--- TO DO ---
Every record that follows should be written out word for word; the pictures stay out.

--- DATA FOR REVIEW ---
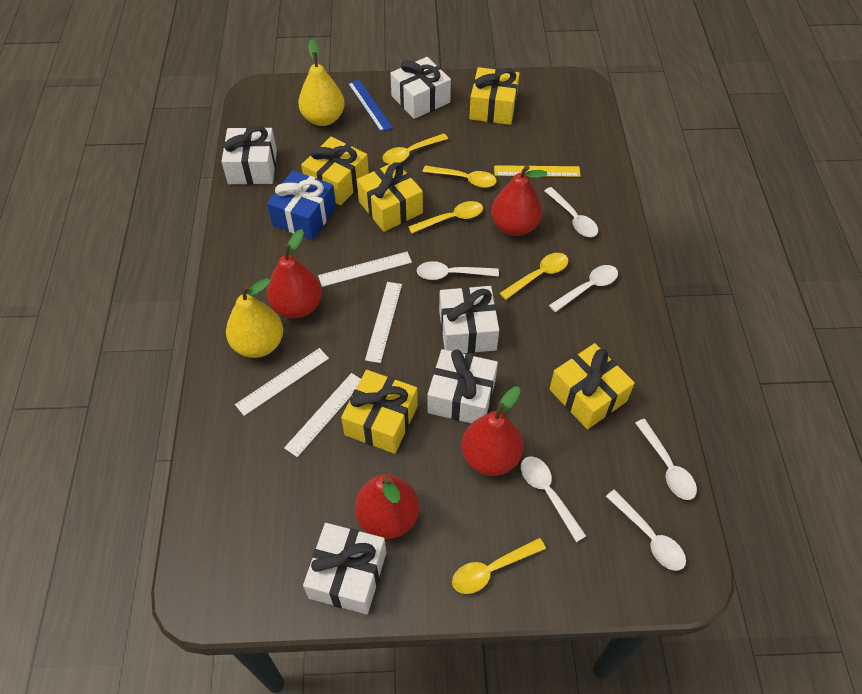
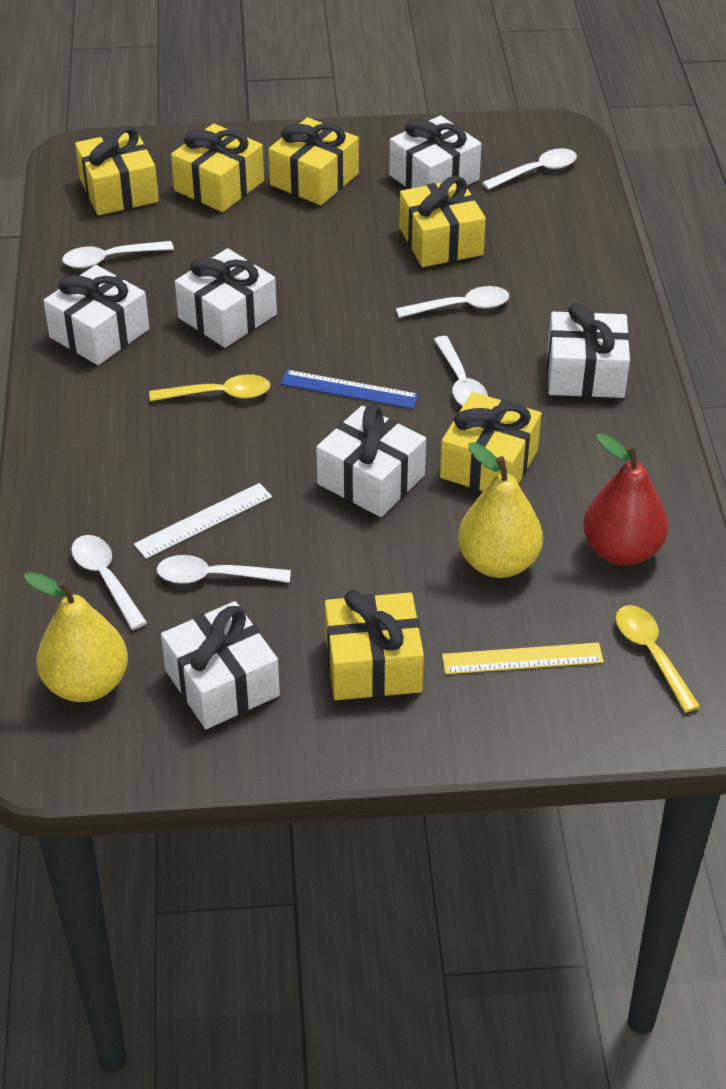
blue gift: 1 -> 0
red pear: 4 -> 1
white gift: 5 -> 6
white ruler: 4 -> 1
yellow gift: 5 -> 6
yellow spoon: 5 -> 2

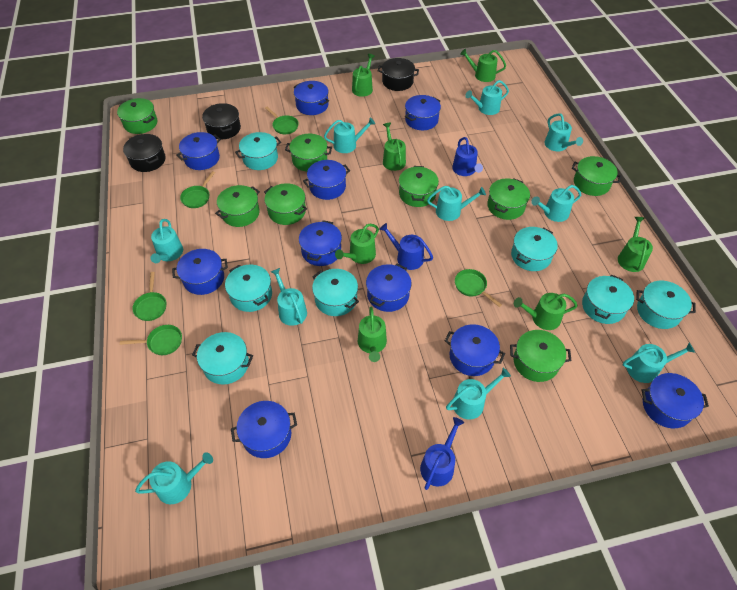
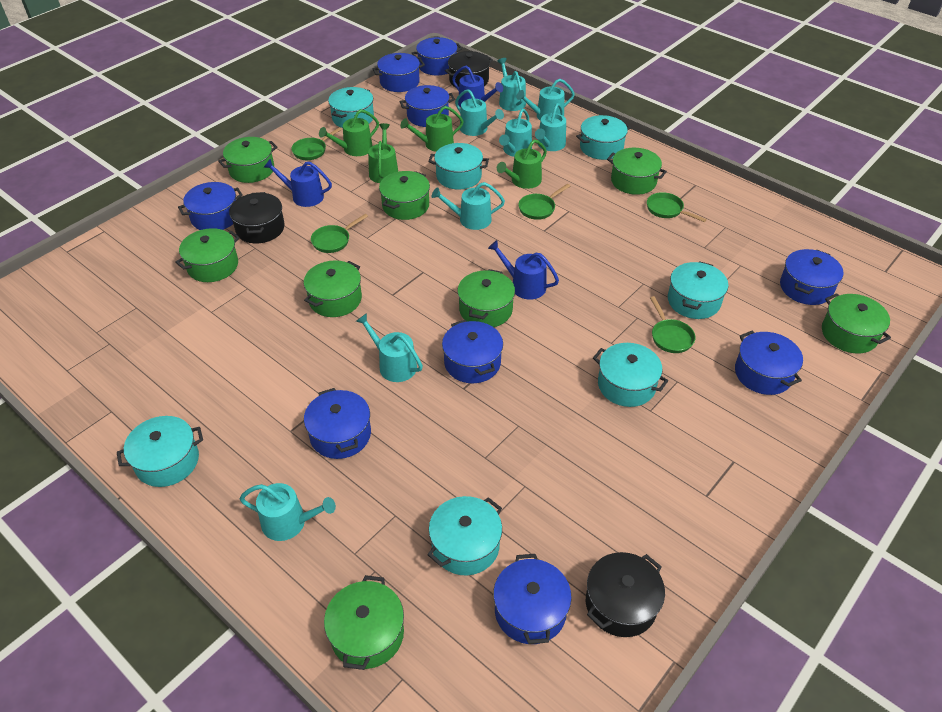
blue pot: 10 -> 9
green watering can: 7 -> 4
turquoise watering can: 10 -> 8

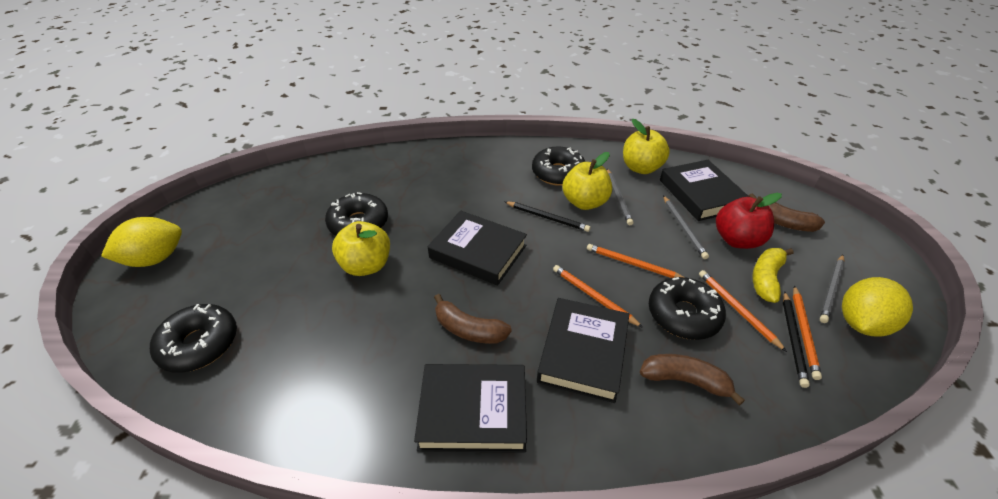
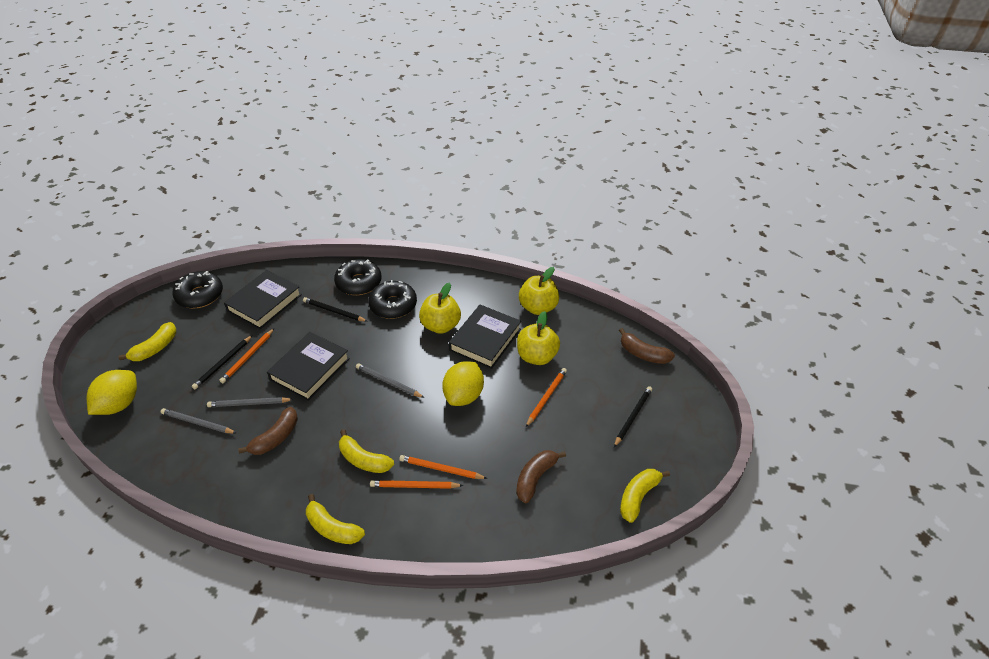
black book: 4 -> 3
black donut: 4 -> 3
black pencil: 2 -> 3
red apple: 1 -> 0
yellow banana: 1 -> 4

--- ANSWER TO THE EXERCISE ---
blue gift: 1 -> 0
red pear: 4 -> 1
white gift: 5 -> 6
white ruler: 4 -> 1
yellow gift: 5 -> 6
yellow spoon: 5 -> 2

blue pot: 10 -> 9
green watering can: 7 -> 4
turquoise watering can: 10 -> 8

black book: 4 -> 3
black donut: 4 -> 3
black pencil: 2 -> 3
red apple: 1 -> 0
yellow banana: 1 -> 4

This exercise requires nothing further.